_Itemized modification records_:
= Beginning of Section =
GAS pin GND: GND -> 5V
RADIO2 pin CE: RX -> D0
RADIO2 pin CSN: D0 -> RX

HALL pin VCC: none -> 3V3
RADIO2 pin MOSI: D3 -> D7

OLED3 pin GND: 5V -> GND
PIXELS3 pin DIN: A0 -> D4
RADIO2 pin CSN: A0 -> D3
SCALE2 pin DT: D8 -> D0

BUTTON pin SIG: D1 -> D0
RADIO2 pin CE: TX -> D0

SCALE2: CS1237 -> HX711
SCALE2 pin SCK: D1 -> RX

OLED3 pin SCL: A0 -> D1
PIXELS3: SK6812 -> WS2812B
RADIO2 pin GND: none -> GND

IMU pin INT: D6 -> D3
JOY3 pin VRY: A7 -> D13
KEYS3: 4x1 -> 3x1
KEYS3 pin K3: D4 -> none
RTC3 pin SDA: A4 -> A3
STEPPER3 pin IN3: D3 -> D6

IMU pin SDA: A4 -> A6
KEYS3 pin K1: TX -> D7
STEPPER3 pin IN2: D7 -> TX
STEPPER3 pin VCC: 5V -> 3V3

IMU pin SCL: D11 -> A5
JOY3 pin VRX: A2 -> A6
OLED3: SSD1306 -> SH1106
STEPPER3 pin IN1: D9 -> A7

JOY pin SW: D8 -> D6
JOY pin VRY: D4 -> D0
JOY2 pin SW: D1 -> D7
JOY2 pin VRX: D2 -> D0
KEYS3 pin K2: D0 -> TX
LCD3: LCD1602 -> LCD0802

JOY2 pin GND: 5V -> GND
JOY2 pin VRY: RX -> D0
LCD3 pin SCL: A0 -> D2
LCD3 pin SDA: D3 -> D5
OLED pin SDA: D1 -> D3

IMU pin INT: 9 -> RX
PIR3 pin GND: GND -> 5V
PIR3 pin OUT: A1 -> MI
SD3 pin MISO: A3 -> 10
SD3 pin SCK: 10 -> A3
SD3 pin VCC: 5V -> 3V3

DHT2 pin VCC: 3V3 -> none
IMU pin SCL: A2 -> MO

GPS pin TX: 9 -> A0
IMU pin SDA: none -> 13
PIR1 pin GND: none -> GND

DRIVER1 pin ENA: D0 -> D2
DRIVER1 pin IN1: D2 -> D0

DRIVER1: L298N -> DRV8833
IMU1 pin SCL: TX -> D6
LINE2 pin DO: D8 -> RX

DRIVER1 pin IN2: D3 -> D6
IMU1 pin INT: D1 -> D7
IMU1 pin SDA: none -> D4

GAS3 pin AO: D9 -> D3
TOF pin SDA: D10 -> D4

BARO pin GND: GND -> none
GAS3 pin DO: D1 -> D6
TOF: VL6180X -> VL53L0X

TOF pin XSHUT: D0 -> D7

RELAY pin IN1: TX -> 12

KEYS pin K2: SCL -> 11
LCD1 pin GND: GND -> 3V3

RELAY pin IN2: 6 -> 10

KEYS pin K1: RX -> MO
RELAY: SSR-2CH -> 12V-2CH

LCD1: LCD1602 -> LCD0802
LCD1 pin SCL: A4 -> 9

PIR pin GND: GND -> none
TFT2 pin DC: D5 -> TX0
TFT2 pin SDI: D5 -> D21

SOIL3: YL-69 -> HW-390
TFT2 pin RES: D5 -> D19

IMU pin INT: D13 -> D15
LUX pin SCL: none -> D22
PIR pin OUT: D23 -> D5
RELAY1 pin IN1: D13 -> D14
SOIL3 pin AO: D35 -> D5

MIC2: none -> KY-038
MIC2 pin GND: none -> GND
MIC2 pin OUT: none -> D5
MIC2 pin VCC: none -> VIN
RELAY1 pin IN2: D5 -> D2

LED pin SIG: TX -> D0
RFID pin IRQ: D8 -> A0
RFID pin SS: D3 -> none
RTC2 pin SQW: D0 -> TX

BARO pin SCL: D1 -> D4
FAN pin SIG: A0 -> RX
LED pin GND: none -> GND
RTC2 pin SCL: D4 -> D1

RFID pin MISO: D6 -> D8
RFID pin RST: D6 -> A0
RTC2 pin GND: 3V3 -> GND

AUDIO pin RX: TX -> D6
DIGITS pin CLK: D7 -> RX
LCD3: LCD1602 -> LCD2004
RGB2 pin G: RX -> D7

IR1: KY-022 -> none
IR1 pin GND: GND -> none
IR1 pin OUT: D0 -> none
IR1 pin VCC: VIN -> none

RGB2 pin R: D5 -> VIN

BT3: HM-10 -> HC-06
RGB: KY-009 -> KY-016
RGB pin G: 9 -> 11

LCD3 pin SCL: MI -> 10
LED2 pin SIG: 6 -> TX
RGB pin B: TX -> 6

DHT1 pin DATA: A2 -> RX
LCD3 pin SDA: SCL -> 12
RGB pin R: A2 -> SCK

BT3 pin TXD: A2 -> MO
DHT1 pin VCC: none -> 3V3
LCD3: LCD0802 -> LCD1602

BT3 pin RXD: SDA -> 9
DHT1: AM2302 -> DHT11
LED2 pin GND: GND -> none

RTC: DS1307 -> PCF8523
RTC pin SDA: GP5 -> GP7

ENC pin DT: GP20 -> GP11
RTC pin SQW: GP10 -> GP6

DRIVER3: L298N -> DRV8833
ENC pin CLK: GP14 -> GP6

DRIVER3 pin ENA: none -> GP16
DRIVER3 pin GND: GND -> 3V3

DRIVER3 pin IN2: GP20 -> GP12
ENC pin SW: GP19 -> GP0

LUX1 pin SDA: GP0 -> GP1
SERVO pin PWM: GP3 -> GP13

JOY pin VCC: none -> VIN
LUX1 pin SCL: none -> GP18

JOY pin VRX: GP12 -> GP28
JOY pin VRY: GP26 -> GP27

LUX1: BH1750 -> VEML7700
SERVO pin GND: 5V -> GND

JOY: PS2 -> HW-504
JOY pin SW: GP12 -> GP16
= End of Section =
_WORK REQUEST_: Give only the lines from the one holding "STEPPER3 pin IN1: D9 -> A7" through the one holding "DRIVER1 pin ENA: D0 -> D2", each restated exactly as it appears above.

_FINISHED EXERCISE_:
STEPPER3 pin IN1: D9 -> A7

JOY pin SW: D8 -> D6
JOY pin VRY: D4 -> D0
JOY2 pin SW: D1 -> D7
JOY2 pin VRX: D2 -> D0
KEYS3 pin K2: D0 -> TX
LCD3: LCD1602 -> LCD0802

JOY2 pin GND: 5V -> GND
JOY2 pin VRY: RX -> D0
LCD3 pin SCL: A0 -> D2
LCD3 pin SDA: D3 -> D5
OLED pin SDA: D1 -> D3

IMU pin INT: 9 -> RX
PIR3 pin GND: GND -> 5V
PIR3 pin OUT: A1 -> MI
SD3 pin MISO: A3 -> 10
SD3 pin SCK: 10 -> A3
SD3 pin VCC: 5V -> 3V3

DHT2 pin VCC: 3V3 -> none
IMU pin SCL: A2 -> MO

GPS pin TX: 9 -> A0
IMU pin SDA: none -> 13
PIR1 pin GND: none -> GND

DRIVER1 pin ENA: D0 -> D2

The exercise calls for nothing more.